> _Aim of the exercise_:
Write out exactly the lines from the line that contains "(400, 174) = (327, 265): purple" through the final line of the listing below, and no others.

> _Records for the exercise_:
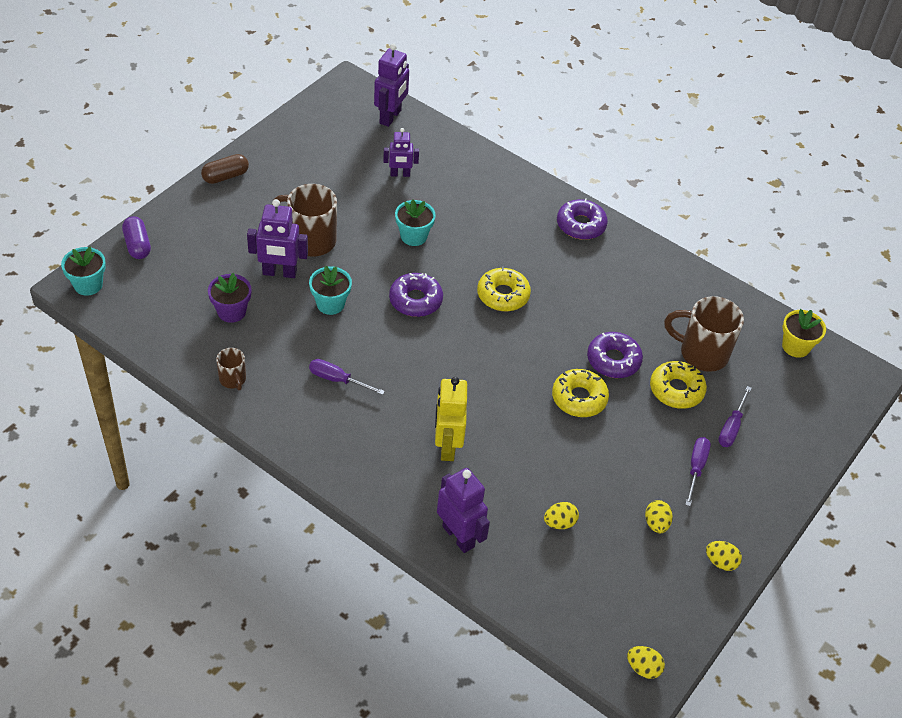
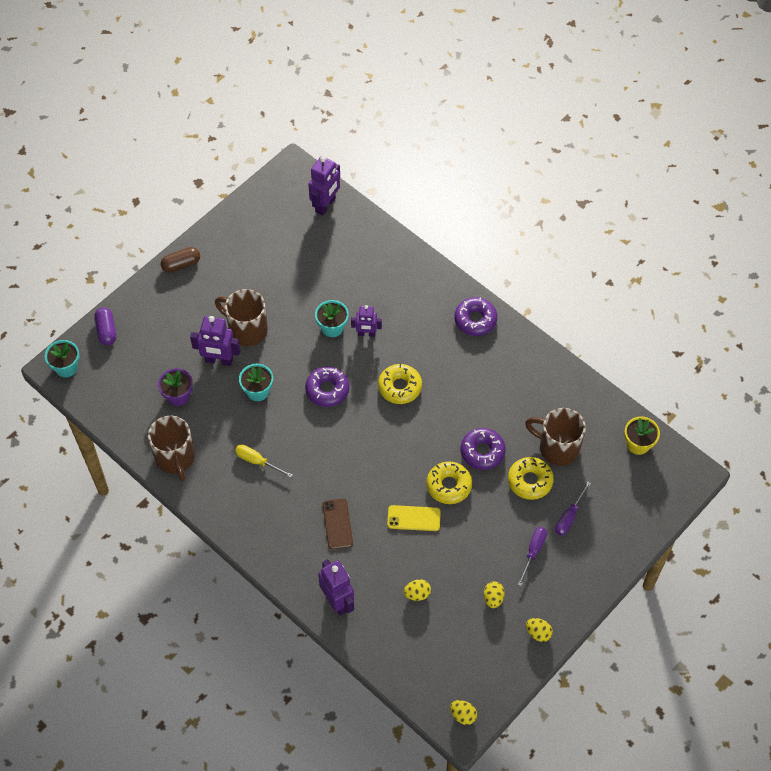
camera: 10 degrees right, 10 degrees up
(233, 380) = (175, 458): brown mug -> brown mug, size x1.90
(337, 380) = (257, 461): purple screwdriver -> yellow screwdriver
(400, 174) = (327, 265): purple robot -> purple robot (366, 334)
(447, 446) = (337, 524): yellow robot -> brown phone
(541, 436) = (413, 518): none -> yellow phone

> _Exercise response_:
(400, 174) = (327, 265): purple robot -> purple robot (366, 334)
(447, 446) = (337, 524): yellow robot -> brown phone
(541, 436) = (413, 518): none -> yellow phone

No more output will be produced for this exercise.